[Start of section]
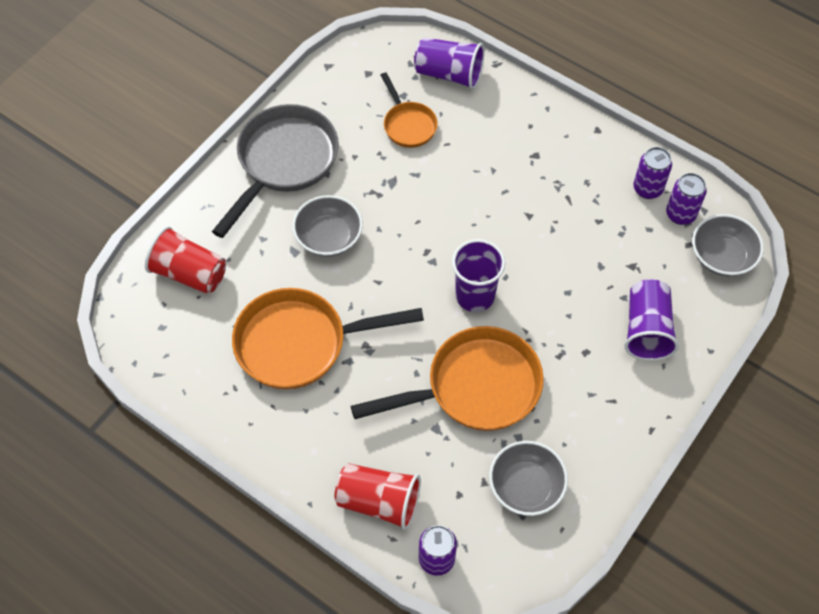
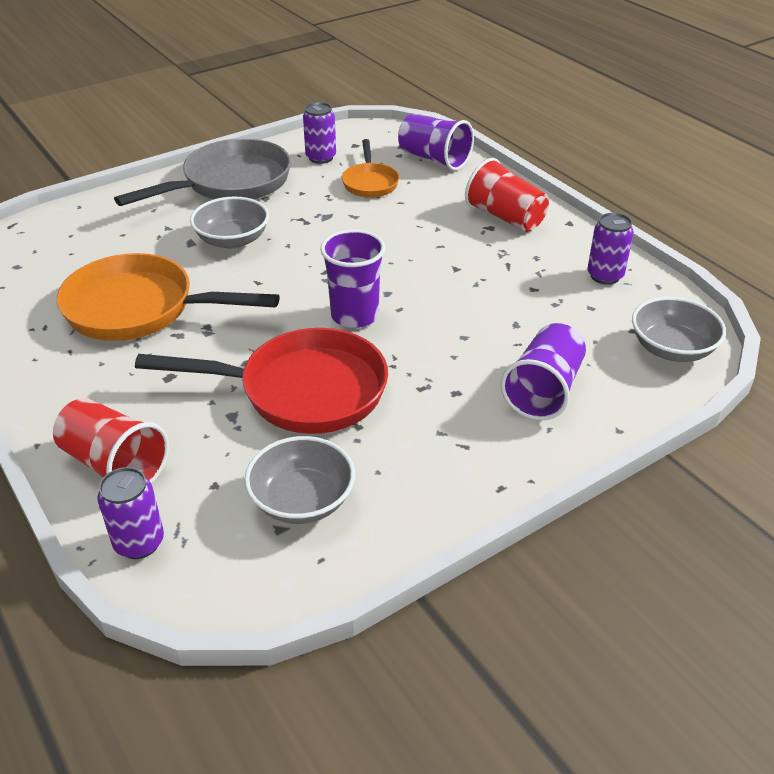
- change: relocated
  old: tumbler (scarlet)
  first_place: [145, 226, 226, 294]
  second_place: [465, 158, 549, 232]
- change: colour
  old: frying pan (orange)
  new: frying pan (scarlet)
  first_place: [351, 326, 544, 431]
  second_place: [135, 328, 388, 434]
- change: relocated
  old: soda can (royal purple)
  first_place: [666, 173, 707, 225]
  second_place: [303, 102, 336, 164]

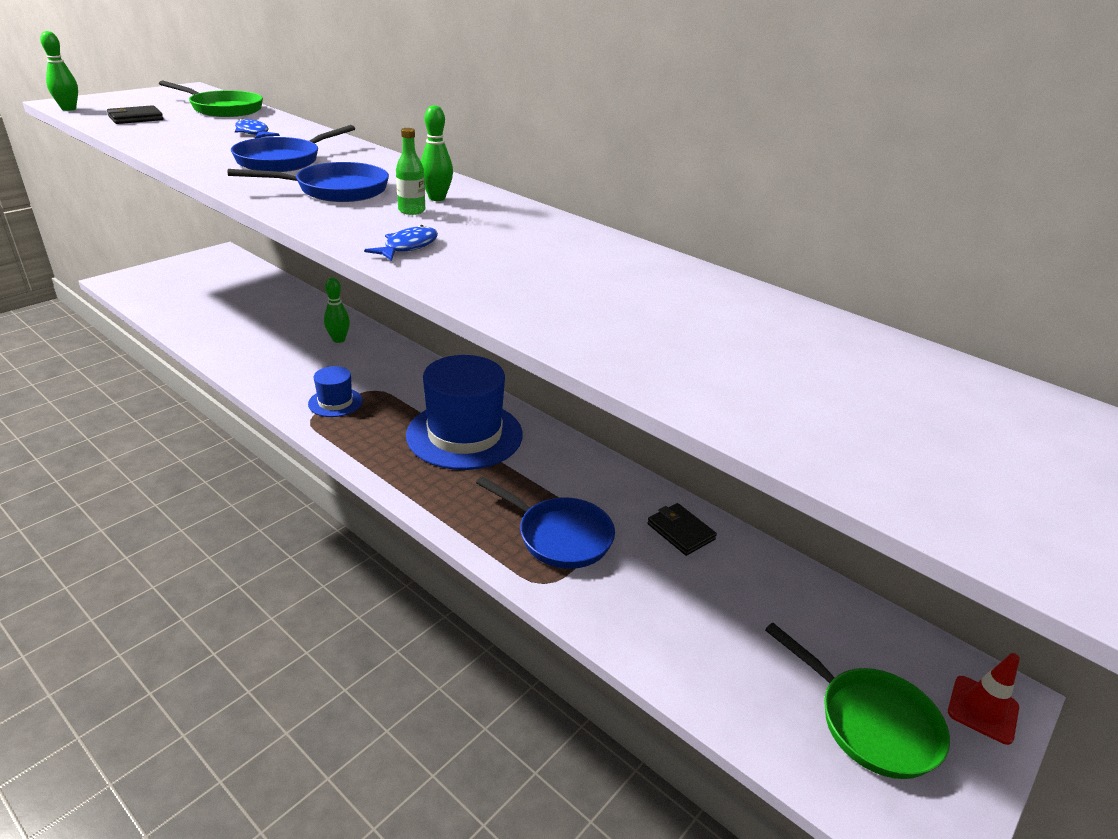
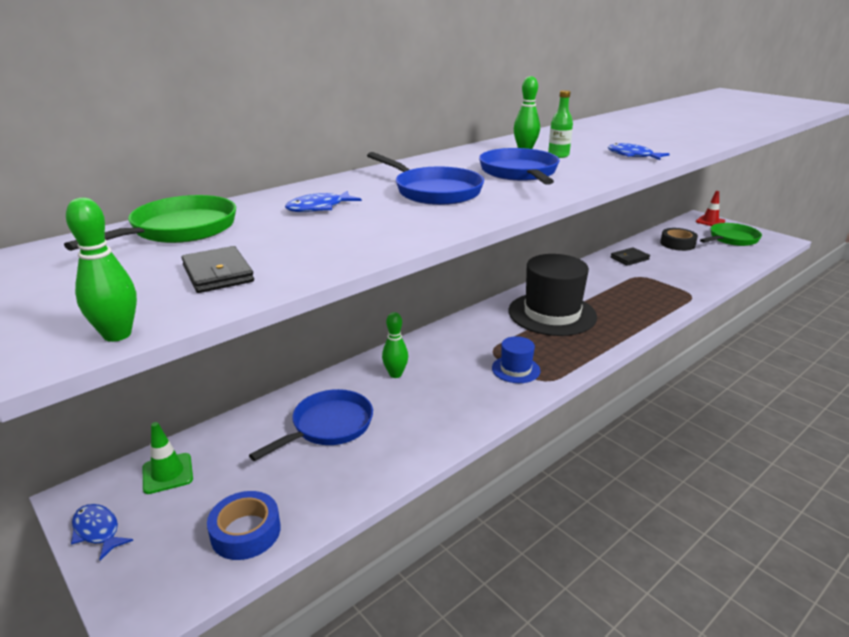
- change: colour
  old: hat (royal blue)
  new: hat (black)
  first_place: [406, 355, 523, 470]
  second_place: [508, 254, 597, 336]
- change: relocated
  old: frying pan (royal blue)
  first_place: [476, 476, 615, 569]
  second_place: [249, 389, 373, 461]
- change: appeared
  new: fish figure (royal blue)
  second_place: [71, 504, 133, 561]
- change: appeared
  new: road cone (leaf-green)
  second_place: [143, 422, 193, 494]
- change: appeared
  new: roll of tape (royal blue)
  second_place: [207, 491, 281, 560]
- change: appeared
  new: roll of tape (black)
  second_place: [660, 228, 698, 251]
[End of section]
◆ Task objective ◆
How many lines of the material above hold "scarlet"? Answer with that number alone.

◆ Written answer ◆
2